Version comparison data:
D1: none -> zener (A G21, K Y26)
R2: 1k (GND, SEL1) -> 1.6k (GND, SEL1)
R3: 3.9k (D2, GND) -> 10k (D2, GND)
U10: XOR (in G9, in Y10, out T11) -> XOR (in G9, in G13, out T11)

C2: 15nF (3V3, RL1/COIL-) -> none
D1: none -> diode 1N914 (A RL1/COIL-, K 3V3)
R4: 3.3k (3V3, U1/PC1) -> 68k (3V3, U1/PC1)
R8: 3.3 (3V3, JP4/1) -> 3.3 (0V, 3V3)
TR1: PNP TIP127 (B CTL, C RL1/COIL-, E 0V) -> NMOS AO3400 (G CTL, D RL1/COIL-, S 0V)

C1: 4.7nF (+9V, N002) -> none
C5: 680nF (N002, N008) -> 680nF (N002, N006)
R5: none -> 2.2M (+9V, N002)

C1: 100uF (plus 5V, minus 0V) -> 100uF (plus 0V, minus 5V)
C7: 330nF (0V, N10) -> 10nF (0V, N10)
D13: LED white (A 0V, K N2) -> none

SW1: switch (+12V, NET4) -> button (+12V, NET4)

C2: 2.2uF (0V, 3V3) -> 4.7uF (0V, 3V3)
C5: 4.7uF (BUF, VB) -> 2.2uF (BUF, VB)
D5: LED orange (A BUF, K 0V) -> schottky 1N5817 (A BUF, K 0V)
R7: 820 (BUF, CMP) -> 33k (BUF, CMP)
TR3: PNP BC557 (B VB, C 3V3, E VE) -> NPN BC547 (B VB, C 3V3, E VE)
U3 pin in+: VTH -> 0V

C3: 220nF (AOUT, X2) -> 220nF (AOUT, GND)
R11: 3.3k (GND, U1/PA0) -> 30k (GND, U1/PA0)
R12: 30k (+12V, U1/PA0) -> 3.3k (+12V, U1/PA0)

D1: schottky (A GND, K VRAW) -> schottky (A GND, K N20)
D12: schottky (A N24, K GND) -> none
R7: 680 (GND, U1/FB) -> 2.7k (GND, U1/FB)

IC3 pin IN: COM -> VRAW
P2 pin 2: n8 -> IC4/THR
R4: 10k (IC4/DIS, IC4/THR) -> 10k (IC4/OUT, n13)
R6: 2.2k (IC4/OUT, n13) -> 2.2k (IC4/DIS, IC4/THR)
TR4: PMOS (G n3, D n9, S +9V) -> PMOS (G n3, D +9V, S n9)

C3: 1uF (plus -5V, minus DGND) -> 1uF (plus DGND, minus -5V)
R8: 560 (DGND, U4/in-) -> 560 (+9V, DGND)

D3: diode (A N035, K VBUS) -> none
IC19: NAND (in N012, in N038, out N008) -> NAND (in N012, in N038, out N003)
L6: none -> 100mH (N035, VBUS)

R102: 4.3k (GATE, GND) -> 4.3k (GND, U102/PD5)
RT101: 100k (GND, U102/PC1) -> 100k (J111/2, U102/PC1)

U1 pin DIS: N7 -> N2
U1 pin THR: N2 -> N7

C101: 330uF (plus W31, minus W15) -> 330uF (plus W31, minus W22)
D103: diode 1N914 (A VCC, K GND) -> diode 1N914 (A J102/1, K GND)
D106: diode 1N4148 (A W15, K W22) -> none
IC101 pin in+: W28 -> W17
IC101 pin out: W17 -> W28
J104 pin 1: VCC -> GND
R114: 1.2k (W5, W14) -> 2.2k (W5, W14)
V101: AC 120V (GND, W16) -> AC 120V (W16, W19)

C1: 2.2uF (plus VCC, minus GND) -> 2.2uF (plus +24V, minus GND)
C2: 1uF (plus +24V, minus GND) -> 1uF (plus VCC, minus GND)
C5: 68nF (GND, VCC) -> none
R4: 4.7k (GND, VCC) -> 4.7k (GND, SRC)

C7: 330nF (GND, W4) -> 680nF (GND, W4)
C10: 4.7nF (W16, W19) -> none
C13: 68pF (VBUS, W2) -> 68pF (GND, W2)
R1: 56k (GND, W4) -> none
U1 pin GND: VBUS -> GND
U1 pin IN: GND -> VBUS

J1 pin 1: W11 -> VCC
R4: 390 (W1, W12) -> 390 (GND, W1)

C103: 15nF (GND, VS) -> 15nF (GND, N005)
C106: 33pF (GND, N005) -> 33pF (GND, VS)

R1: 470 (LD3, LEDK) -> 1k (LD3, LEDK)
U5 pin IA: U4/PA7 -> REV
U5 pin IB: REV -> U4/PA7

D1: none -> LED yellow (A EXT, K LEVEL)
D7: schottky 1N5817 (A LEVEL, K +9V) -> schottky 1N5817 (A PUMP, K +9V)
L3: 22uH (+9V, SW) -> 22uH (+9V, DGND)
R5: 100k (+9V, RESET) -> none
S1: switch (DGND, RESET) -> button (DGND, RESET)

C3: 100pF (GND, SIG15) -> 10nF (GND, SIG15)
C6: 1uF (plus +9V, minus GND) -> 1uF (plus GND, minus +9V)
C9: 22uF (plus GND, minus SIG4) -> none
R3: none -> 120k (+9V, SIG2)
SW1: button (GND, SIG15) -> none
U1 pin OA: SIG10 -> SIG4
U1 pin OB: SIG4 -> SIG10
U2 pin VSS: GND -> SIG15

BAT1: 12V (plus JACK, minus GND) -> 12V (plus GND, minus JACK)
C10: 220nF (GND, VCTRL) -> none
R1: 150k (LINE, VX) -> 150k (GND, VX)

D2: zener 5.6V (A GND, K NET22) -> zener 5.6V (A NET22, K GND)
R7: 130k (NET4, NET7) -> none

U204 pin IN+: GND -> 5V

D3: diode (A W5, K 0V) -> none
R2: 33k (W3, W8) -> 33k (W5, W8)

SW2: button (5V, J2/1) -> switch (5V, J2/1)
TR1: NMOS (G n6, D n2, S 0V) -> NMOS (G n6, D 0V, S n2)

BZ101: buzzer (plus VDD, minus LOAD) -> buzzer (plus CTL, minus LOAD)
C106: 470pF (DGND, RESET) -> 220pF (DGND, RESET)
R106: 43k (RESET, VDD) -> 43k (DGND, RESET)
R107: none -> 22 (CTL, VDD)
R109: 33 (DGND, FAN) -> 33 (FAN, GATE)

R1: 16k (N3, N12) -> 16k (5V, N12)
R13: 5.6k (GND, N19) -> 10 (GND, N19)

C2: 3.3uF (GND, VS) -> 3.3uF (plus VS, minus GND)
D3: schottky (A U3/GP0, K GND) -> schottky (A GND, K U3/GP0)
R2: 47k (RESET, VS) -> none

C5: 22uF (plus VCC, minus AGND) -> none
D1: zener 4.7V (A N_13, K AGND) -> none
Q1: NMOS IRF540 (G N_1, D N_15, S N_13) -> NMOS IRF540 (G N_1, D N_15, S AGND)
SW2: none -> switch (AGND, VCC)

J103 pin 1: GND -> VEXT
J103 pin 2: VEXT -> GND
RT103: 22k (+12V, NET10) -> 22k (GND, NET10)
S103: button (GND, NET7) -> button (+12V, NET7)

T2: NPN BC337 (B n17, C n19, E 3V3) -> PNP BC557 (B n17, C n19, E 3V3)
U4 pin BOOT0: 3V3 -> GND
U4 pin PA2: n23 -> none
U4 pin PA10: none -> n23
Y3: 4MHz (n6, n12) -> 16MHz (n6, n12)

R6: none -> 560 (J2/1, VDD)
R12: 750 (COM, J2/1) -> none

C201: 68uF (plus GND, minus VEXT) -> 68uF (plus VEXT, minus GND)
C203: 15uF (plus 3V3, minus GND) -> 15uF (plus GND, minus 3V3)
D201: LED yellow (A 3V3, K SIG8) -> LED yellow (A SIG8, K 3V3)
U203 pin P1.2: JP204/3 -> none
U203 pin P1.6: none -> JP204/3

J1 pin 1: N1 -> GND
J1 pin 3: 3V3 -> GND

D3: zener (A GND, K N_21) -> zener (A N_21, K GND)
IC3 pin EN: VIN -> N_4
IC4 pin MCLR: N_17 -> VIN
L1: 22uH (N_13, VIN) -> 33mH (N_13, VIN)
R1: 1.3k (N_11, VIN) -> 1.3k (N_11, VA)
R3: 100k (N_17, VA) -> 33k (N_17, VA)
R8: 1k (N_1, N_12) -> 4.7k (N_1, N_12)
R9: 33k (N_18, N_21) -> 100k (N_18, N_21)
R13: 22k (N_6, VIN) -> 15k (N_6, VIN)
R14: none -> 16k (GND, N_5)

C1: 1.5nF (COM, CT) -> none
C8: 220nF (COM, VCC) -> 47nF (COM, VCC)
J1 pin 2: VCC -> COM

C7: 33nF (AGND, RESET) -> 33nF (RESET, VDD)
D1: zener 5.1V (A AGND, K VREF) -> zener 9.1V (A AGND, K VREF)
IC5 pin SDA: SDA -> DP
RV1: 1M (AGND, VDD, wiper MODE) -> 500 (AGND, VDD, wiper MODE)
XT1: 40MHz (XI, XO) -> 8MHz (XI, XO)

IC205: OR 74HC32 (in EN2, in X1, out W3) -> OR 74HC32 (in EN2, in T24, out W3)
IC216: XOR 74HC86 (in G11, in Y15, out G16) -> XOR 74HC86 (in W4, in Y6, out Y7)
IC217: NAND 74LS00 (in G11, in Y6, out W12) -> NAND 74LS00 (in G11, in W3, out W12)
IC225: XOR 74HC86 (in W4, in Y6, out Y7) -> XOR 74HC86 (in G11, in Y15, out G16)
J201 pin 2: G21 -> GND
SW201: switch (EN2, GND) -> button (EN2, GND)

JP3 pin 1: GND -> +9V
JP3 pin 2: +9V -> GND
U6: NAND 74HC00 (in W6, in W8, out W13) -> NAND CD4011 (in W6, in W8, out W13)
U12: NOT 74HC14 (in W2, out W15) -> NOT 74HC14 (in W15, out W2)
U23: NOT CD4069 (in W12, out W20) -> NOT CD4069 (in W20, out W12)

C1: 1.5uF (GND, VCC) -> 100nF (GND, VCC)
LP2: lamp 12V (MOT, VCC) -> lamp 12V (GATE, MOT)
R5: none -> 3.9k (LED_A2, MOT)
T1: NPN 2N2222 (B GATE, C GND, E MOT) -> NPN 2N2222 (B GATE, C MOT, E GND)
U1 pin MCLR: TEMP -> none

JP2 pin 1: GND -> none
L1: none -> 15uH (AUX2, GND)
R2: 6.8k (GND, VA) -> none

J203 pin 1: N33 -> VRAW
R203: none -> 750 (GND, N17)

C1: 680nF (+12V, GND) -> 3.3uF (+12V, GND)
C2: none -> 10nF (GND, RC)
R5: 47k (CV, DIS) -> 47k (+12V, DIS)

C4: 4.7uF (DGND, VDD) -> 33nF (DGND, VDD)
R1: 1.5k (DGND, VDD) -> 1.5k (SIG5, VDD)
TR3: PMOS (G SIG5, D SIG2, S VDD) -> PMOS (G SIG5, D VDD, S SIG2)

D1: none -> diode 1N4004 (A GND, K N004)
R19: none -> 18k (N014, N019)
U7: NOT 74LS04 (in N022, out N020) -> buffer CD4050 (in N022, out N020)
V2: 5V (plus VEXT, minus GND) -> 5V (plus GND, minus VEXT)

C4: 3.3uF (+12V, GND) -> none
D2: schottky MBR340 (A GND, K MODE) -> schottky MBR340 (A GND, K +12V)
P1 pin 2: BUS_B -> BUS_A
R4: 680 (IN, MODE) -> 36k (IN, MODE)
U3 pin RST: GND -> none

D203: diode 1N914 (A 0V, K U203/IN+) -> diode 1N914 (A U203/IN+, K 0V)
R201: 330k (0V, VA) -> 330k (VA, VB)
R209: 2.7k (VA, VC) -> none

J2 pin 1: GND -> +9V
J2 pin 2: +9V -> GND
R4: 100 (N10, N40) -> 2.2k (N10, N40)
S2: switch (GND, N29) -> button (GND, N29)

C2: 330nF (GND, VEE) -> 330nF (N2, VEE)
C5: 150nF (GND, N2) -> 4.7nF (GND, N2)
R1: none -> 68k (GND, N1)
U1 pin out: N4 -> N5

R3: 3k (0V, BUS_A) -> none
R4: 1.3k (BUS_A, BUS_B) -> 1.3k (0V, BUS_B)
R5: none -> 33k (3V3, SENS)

### Task instructions
Return only the part of the records above that opens with the line containing "C5: 22uF (plus VCC, minus AGND) -> none" and closes with the line containing "C203: 15uF (plus", ends included.

### Answer
C5: 22uF (plus VCC, minus AGND) -> none
D1: zener 4.7V (A N_13, K AGND) -> none
Q1: NMOS IRF540 (G N_1, D N_15, S N_13) -> NMOS IRF540 (G N_1, D N_15, S AGND)
SW2: none -> switch (AGND, VCC)

J103 pin 1: GND -> VEXT
J103 pin 2: VEXT -> GND
RT103: 22k (+12V, NET10) -> 22k (GND, NET10)
S103: button (GND, NET7) -> button (+12V, NET7)

T2: NPN BC337 (B n17, C n19, E 3V3) -> PNP BC557 (B n17, C n19, E 3V3)
U4 pin BOOT0: 3V3 -> GND
U4 pin PA2: n23 -> none
U4 pin PA10: none -> n23
Y3: 4MHz (n6, n12) -> 16MHz (n6, n12)

R6: none -> 560 (J2/1, VDD)
R12: 750 (COM, J2/1) -> none

C201: 68uF (plus GND, minus VEXT) -> 68uF (plus VEXT, minus GND)
C203: 15uF (plus 3V3, minus GND) -> 15uF (plus GND, minus 3V3)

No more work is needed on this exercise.